» ABOUT THIS TASK
When the line containing "(429, 496) = (290, 473): red capsule -> none" is found in the data below, copy it and each line after it through the line containing "(608, 232) = (646, 377): grey", exactly and with no others.
DATA IN THIS EXERCISE: Begin
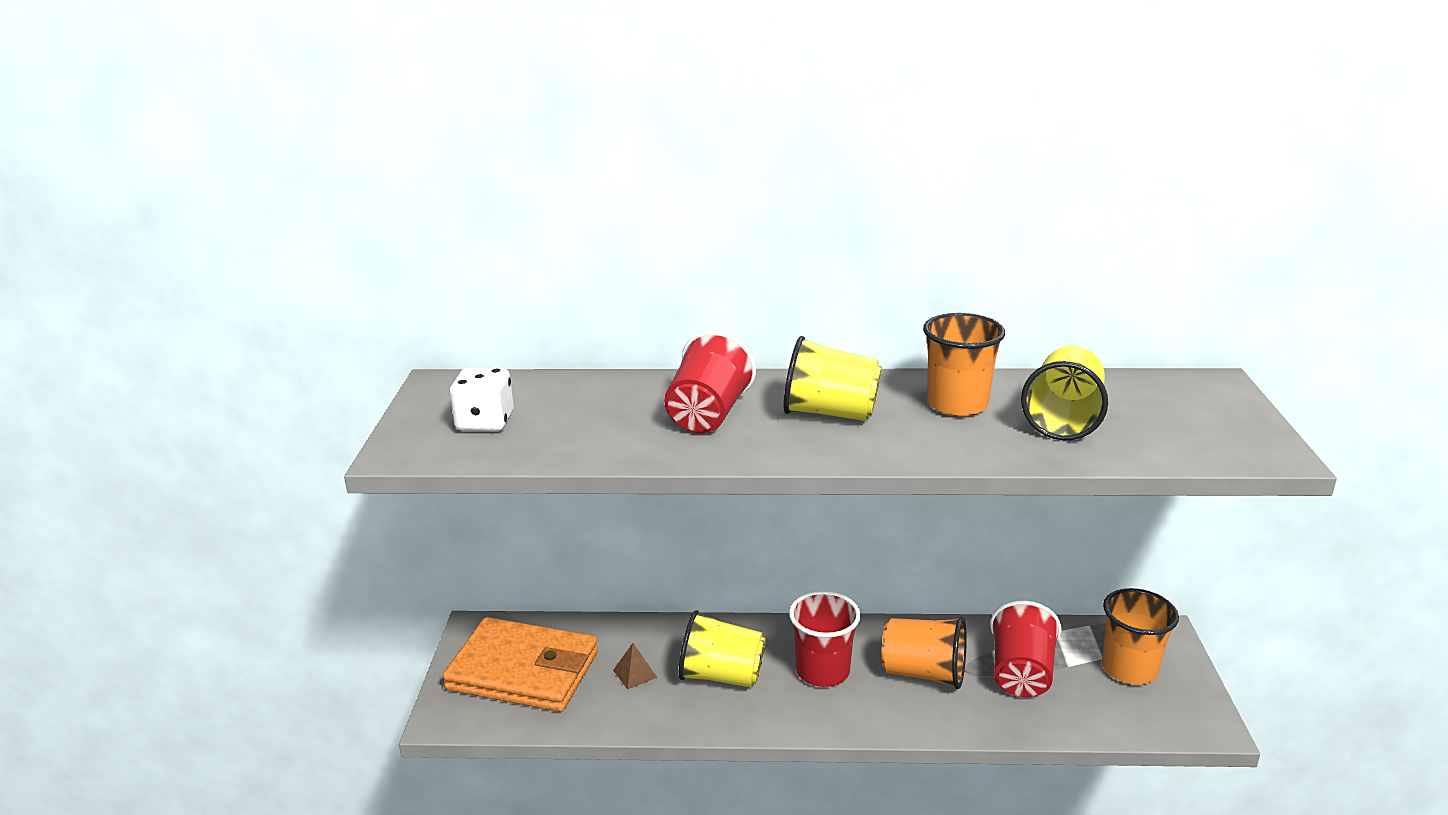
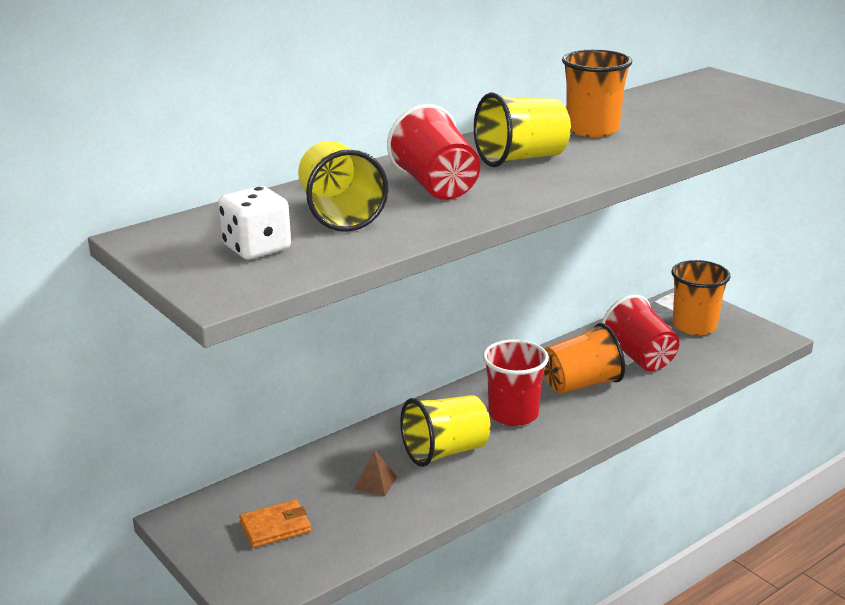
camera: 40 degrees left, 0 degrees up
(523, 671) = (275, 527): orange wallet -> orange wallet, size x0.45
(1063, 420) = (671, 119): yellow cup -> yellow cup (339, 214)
DATA IN THIS EXERCISE: End
DATA IN THIS EXERCISE: Begin
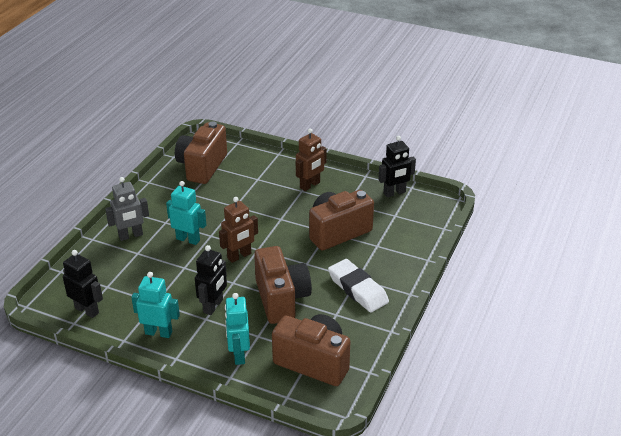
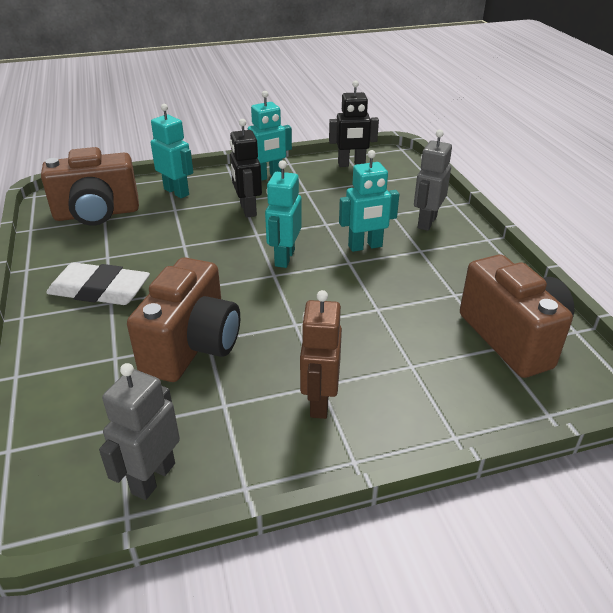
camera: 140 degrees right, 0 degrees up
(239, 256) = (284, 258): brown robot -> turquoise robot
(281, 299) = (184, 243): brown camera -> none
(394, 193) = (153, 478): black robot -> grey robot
DATA IN THIS EXERCISE: End
DATA IN THIS EXERCISE: Begin
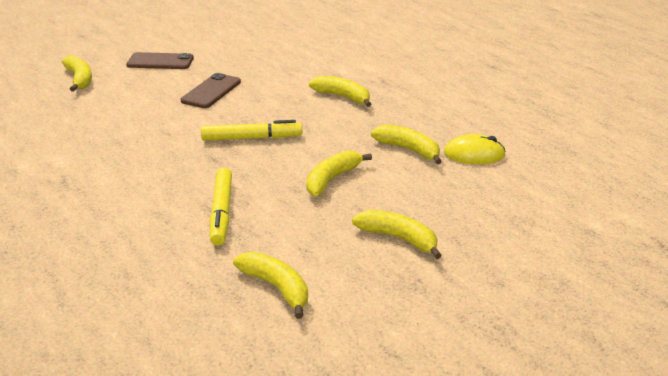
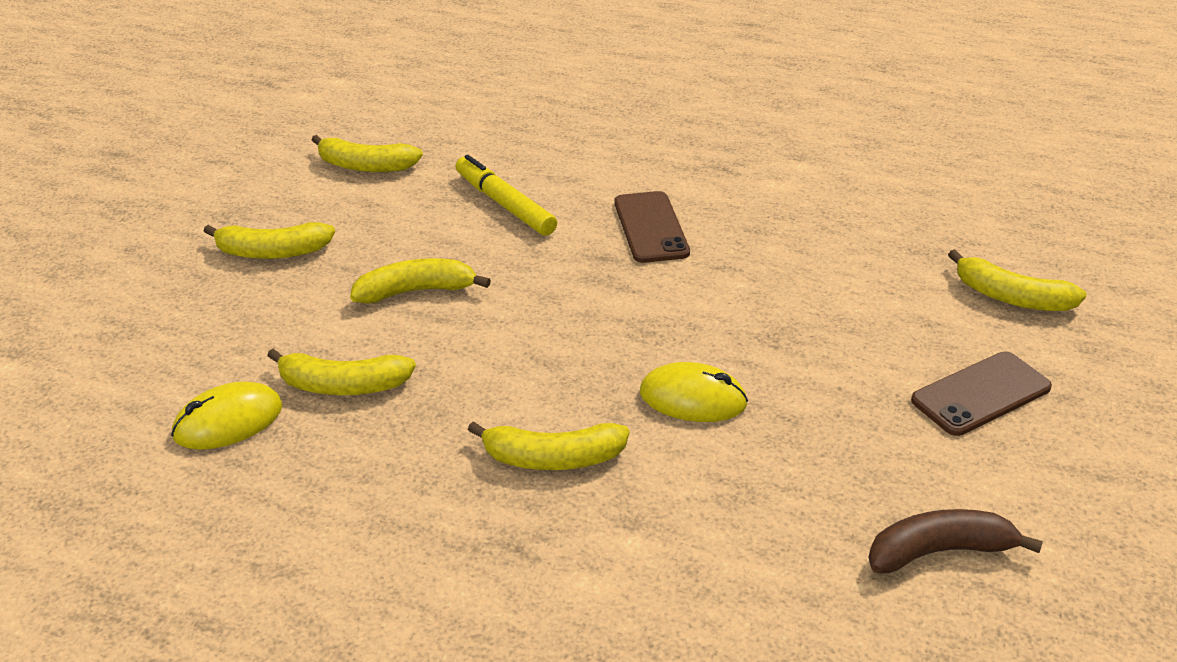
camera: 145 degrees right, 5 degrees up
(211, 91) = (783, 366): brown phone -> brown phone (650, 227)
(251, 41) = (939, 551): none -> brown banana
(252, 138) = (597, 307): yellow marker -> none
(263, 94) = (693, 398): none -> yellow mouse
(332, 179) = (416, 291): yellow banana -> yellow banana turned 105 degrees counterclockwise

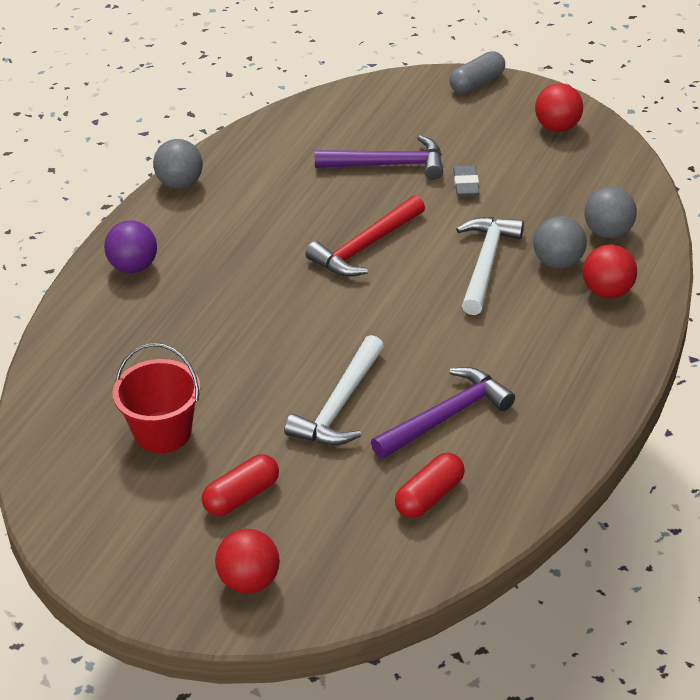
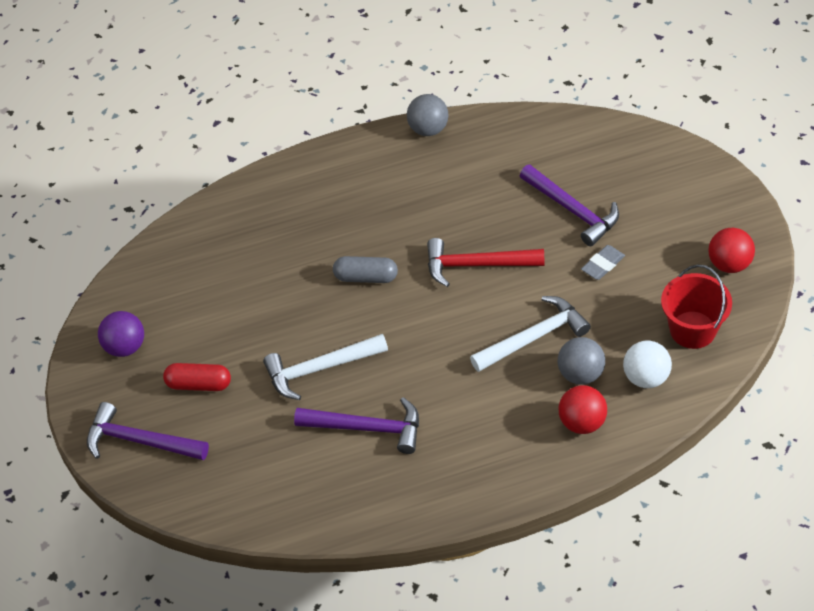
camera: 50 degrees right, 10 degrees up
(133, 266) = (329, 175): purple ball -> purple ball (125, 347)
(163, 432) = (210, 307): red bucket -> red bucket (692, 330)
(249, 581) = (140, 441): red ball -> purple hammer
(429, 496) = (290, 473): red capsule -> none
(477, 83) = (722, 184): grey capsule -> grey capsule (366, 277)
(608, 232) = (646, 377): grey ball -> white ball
DATA IN THIS EXERCISE: End
» TASK RESULT
(429, 496) = (290, 473): red capsule -> none
(477, 83) = (722, 184): grey capsule -> grey capsule (366, 277)
(608, 232) = (646, 377): grey ball -> white ball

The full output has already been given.